── Dataset content ──

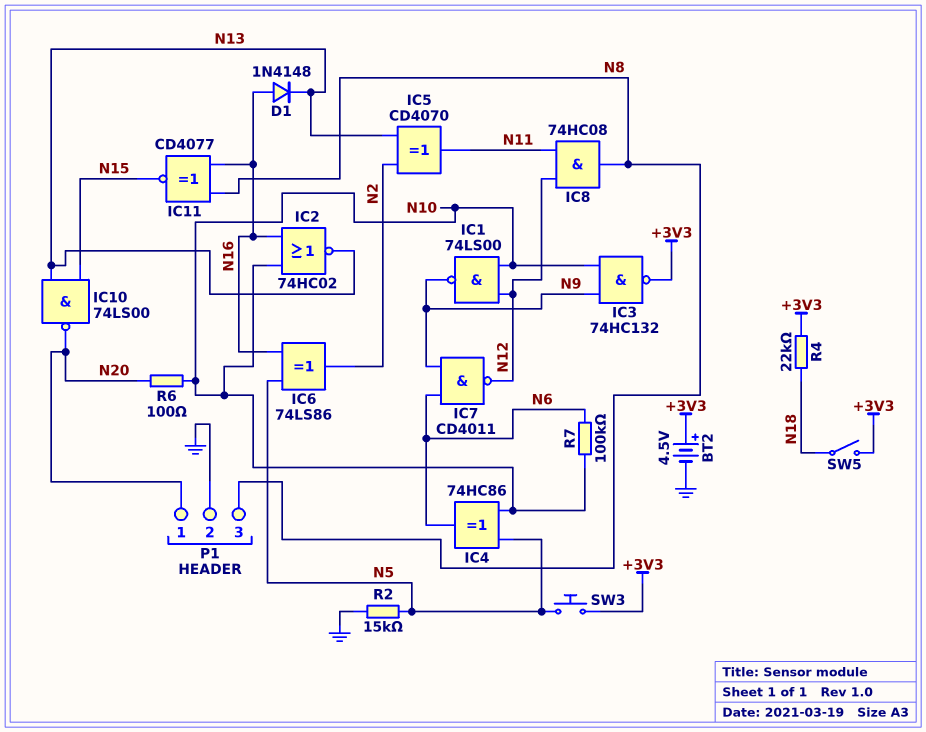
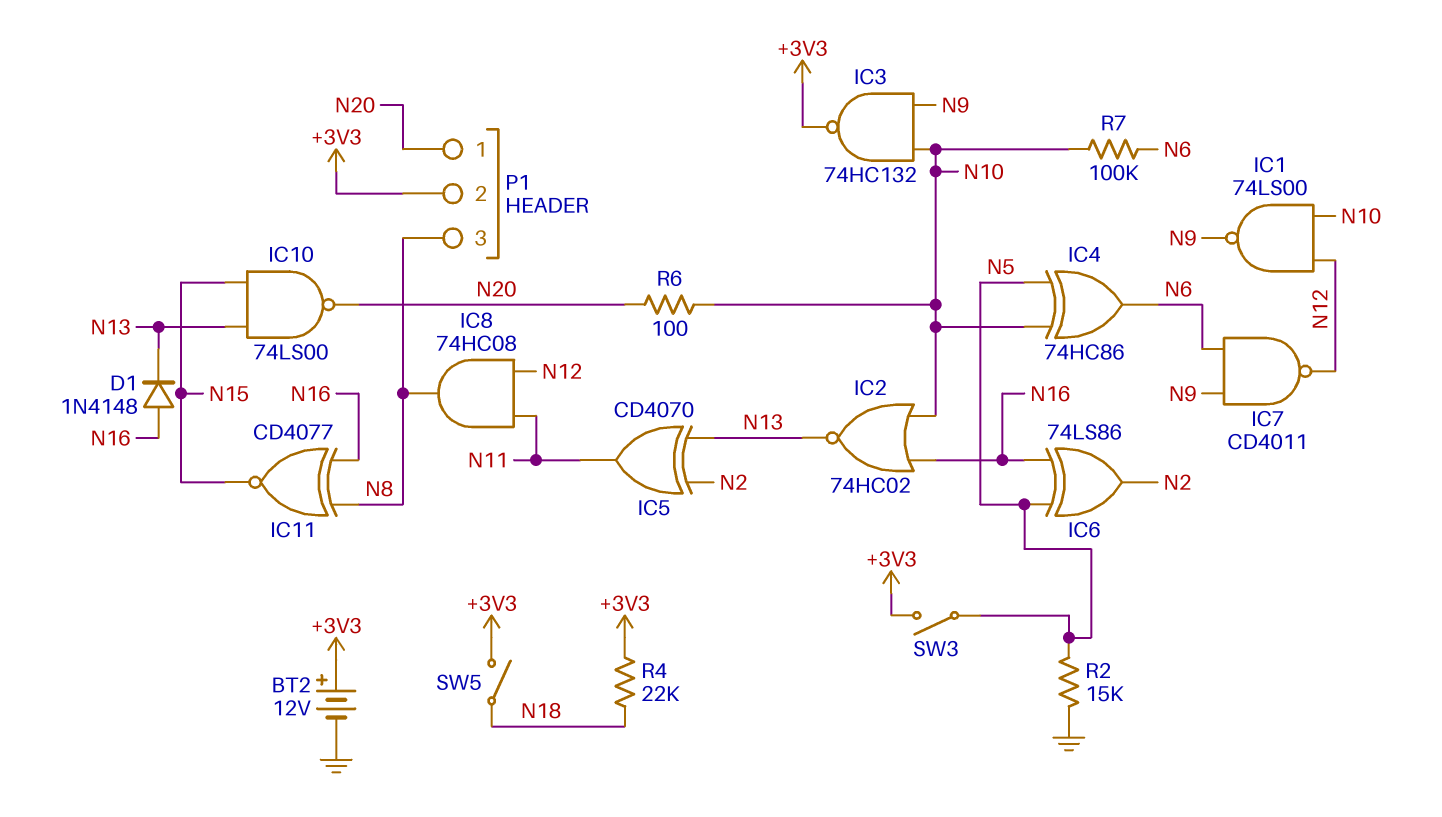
BT2: 4.5V (plus +3V3, minus GND) -> 12V (plus +3V3, minus GND)
P1 pin 2: GND -> +3V3
SW3: button (+3V3, N5) -> switch (+3V3, N5)

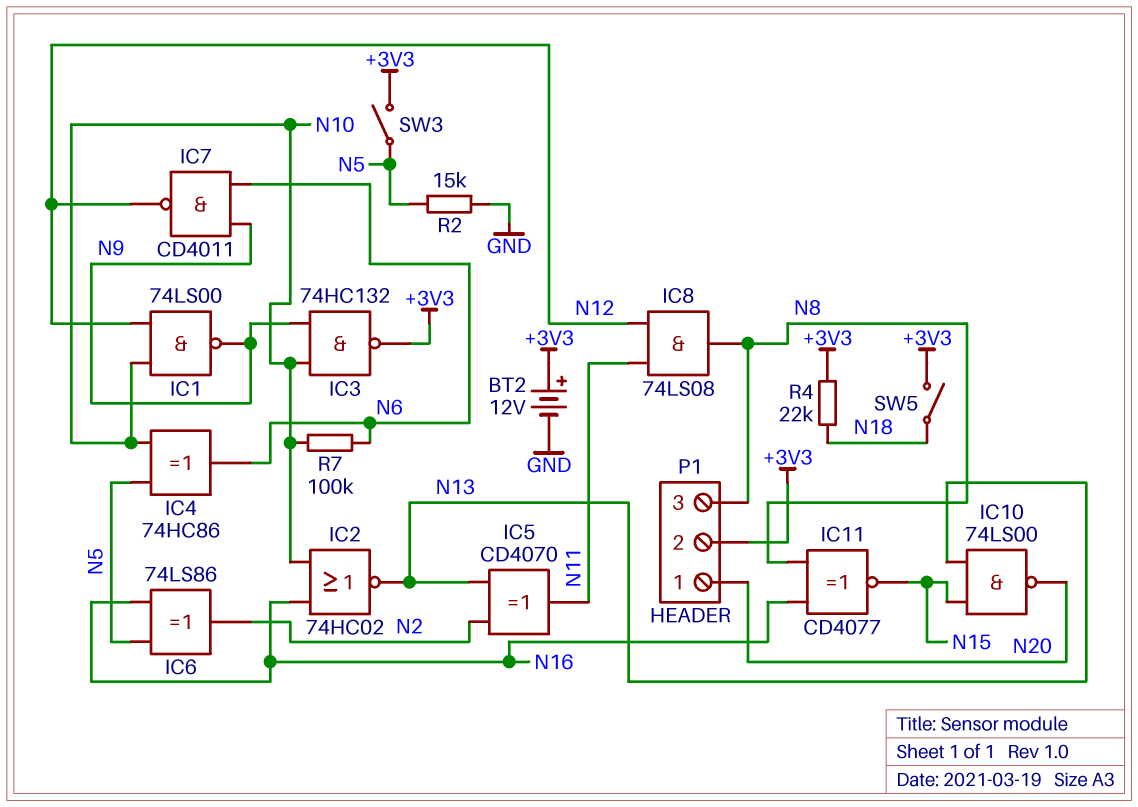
D1: diode 1N4148 (A N16, K N13) -> none
IC8: AND 74HC08 (in N11, in N12, out N8) -> AND 74LS08 (in N11, in N12, out N8)
R6: 100 (N10, N20) -> none

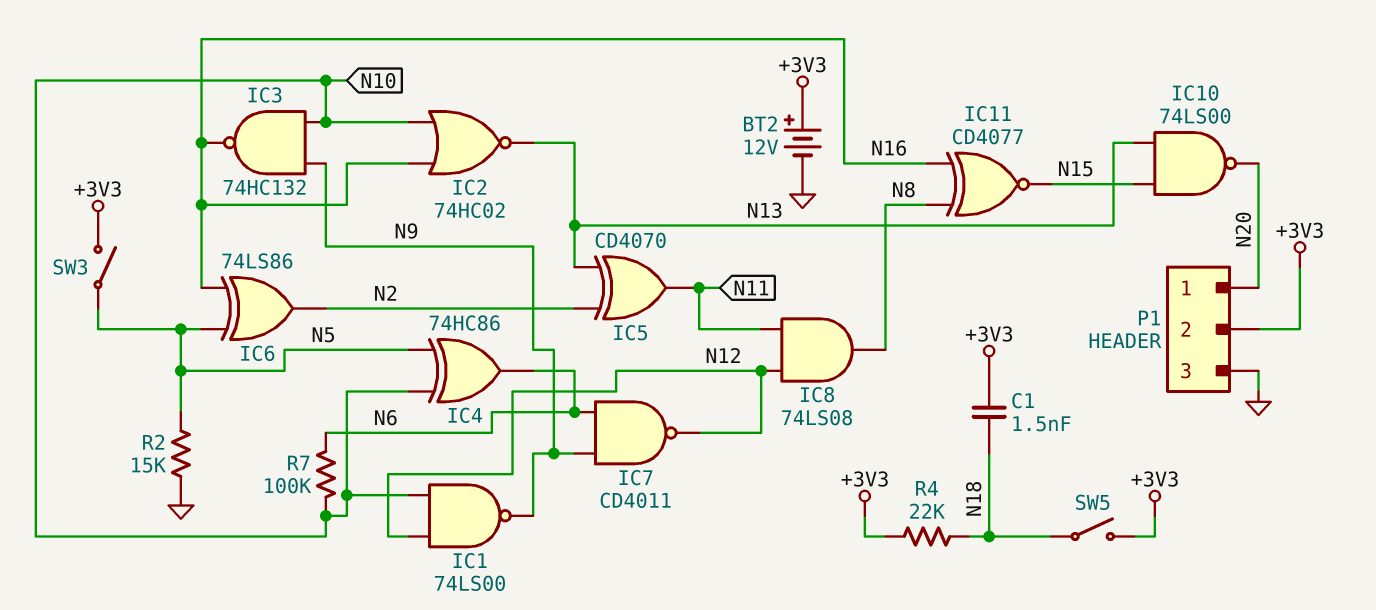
C1: none -> 1.5nF (+3V3, N18)
IC3: NAND 74HC132 (in N9, in N10, out +3V3) -> NAND 74HC132 (in N9, in N10, out N16)
P1 pin 3: N8 -> GND

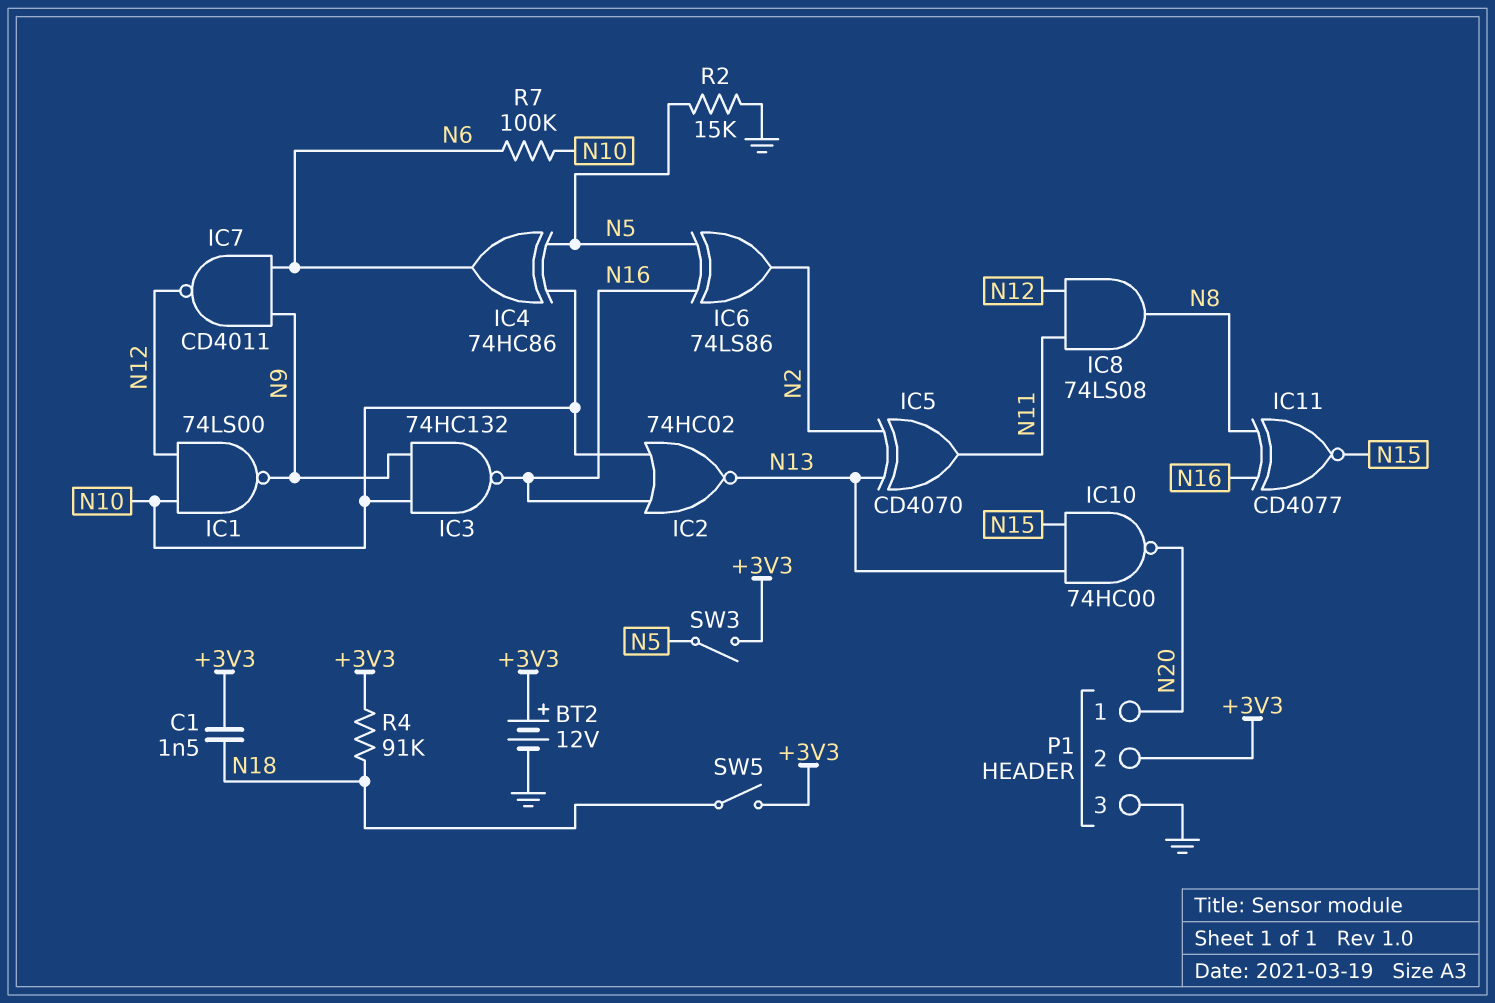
IC10: NAND 74LS00 (in N13, in N15, out N20) -> NAND 74HC00 (in N13, in N15, out N20)
R4: 22k (+3V3, N18) -> 91k (+3V3, N18)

───

_Work order_
Restate the whole listing above exactly, please, omitting every image.

_Reply_
BT2: 4.5V (plus +3V3, minus GND) -> 12V (plus +3V3, minus GND)
P1 pin 2: GND -> +3V3
SW3: button (+3V3, N5) -> switch (+3V3, N5)

D1: diode 1N4148 (A N16, K N13) -> none
IC8: AND 74HC08 (in N11, in N12, out N8) -> AND 74LS08 (in N11, in N12, out N8)
R6: 100 (N10, N20) -> none

C1: none -> 1.5nF (+3V3, N18)
IC3: NAND 74HC132 (in N9, in N10, out +3V3) -> NAND 74HC132 (in N9, in N10, out N16)
P1 pin 3: N8 -> GND

IC10: NAND 74LS00 (in N13, in N15, out N20) -> NAND 74HC00 (in N13, in N15, out N20)
R4: 22k (+3V3, N18) -> 91k (+3V3, N18)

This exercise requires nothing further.